■ **TASK DESCRIPTION**
Omit every picture while repeating the entries exactly.

■ **INFORMATION PROVIDED**
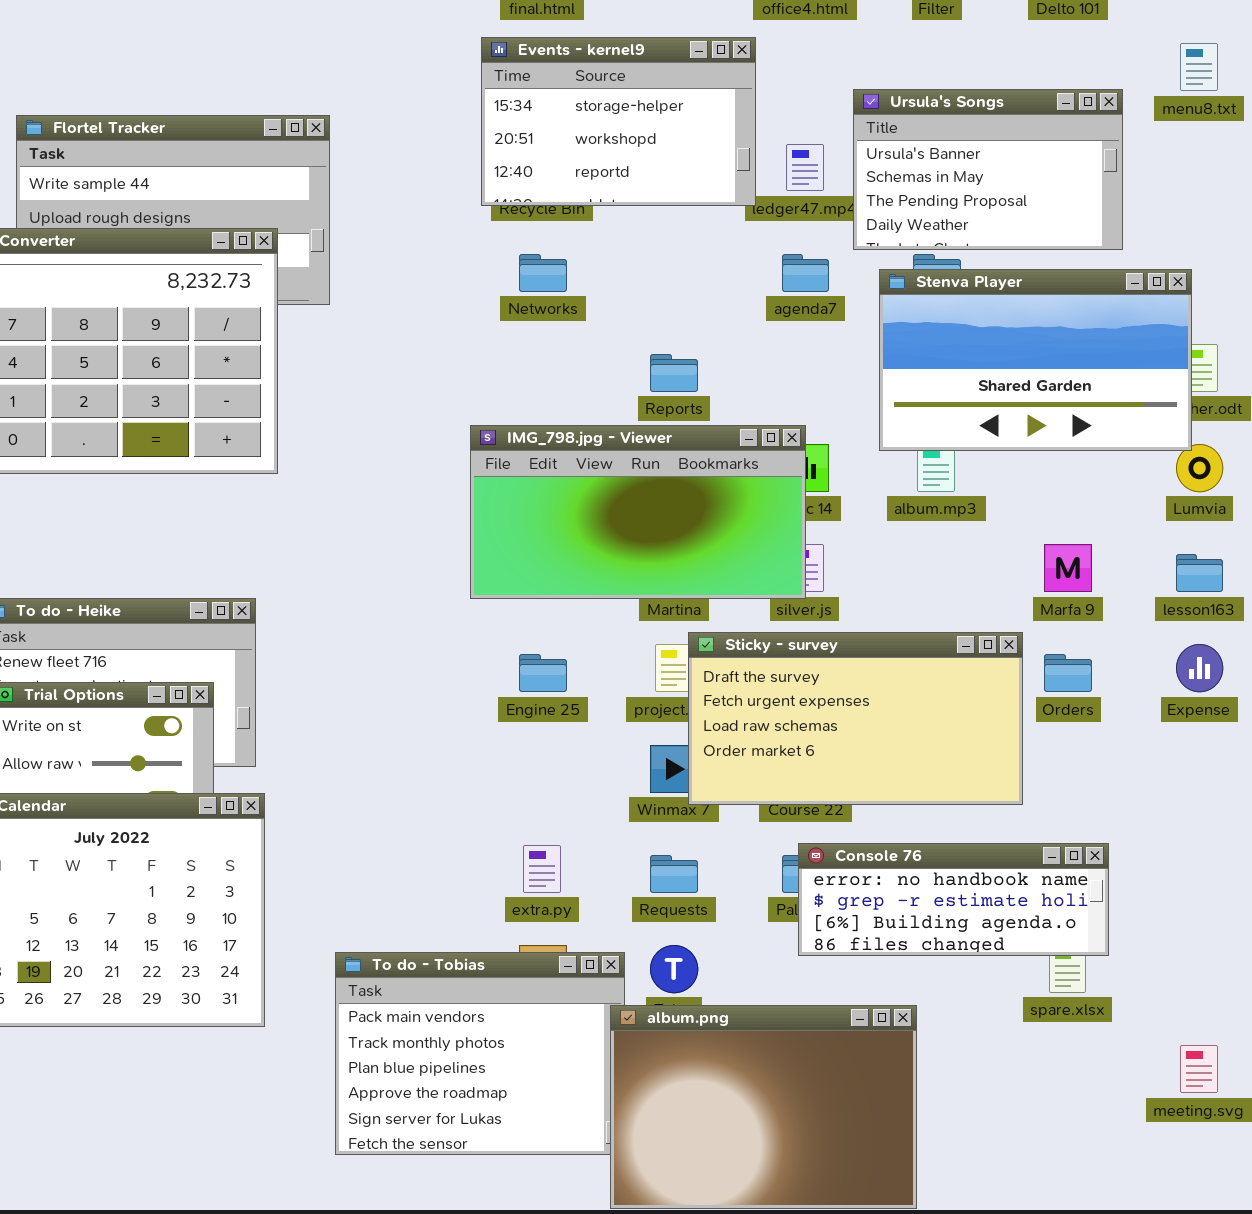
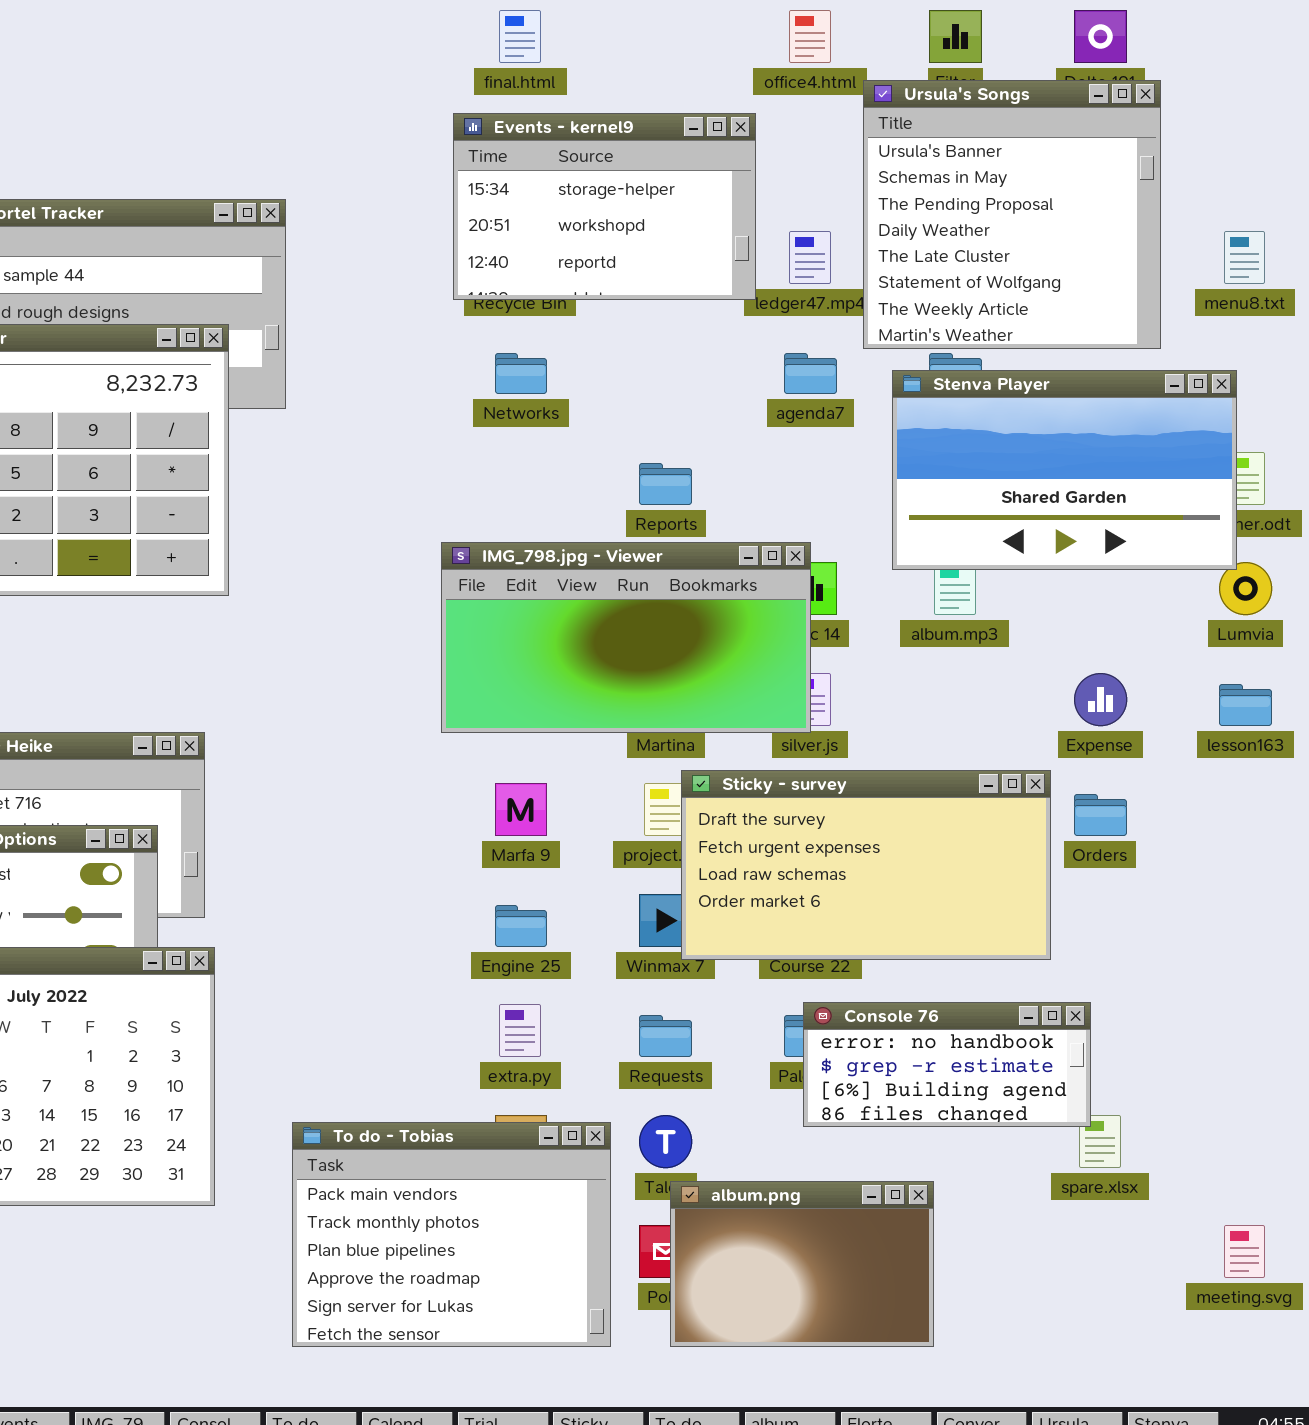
menu8.txt: [1180,43,1218,91] -> [1224,231,1265,284], moved
Ursula's Songs: [853,89,1123,250] -> [863,80,1161,349], resized
Marfa 9: [1044,544,1092,592] -> [495,783,547,836], moved
Expense: [1176,644,1223,692] -> [1074,673,1127,726], moved
Engine 25: [519,654,567,692] -> [495,905,547,947], moved
Console 76: [798,843,1109,956] -> [803,1002,1091,1127], resized
album.png: [610,1005,917,1209] -> [670,1181,934,1347], resized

■ **EXPECTED OUTPUT**
menu8.txt: [1180,43,1218,91] -> [1224,231,1265,284], moved
Ursula's Songs: [853,89,1123,250] -> [863,80,1161,349], resized
Marfa 9: [1044,544,1092,592] -> [495,783,547,836], moved
Expense: [1176,644,1223,692] -> [1074,673,1127,726], moved
Engine 25: [519,654,567,692] -> [495,905,547,947], moved
Console 76: [798,843,1109,956] -> [803,1002,1091,1127], resized
album.png: [610,1005,917,1209] -> [670,1181,934,1347], resized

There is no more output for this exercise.